Material provided: Begin

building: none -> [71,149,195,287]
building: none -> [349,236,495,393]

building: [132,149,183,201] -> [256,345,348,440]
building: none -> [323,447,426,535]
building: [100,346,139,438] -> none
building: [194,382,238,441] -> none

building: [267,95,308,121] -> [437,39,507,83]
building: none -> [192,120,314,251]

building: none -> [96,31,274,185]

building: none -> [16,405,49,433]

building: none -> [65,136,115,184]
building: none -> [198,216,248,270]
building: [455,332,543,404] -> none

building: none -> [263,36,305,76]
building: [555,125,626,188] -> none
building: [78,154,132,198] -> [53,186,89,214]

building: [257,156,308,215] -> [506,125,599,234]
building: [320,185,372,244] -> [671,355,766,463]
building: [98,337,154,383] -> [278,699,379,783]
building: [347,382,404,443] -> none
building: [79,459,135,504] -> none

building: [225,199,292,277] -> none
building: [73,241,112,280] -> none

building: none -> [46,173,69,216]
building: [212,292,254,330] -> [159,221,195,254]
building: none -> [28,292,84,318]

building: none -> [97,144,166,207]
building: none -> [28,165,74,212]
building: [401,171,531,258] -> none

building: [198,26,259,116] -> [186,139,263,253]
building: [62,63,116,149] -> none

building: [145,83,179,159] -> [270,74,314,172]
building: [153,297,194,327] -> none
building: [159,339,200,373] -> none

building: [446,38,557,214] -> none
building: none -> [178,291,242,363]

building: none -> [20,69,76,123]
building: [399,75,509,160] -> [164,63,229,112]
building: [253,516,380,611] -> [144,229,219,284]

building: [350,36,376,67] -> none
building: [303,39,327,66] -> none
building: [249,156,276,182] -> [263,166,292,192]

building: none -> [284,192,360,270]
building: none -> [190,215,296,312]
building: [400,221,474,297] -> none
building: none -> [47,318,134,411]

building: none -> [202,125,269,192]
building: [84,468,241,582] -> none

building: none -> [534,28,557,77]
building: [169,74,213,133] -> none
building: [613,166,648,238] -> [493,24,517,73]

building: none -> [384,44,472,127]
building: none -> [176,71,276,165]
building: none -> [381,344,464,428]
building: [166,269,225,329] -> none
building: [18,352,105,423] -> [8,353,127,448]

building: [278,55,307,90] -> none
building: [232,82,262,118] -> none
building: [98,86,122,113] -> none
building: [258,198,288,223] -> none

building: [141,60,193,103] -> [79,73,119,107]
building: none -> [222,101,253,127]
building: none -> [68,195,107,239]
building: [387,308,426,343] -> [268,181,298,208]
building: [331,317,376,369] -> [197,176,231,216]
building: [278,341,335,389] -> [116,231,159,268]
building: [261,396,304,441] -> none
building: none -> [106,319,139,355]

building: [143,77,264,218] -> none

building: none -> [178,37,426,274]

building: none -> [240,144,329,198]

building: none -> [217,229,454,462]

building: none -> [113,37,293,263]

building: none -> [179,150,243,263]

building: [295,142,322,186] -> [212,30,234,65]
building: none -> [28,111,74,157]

Material provided: End

[Written task] Only the lines from the first line of the records through the one containing "building: none -> [96,31,274,185]" should be reproduced, exactly, with both of them included.

[Result below]
building: none -> [71,149,195,287]
building: none -> [349,236,495,393]

building: [132,149,183,201] -> [256,345,348,440]
building: none -> [323,447,426,535]
building: [100,346,139,438] -> none
building: [194,382,238,441] -> none

building: [267,95,308,121] -> [437,39,507,83]
building: none -> [192,120,314,251]

building: none -> [96,31,274,185]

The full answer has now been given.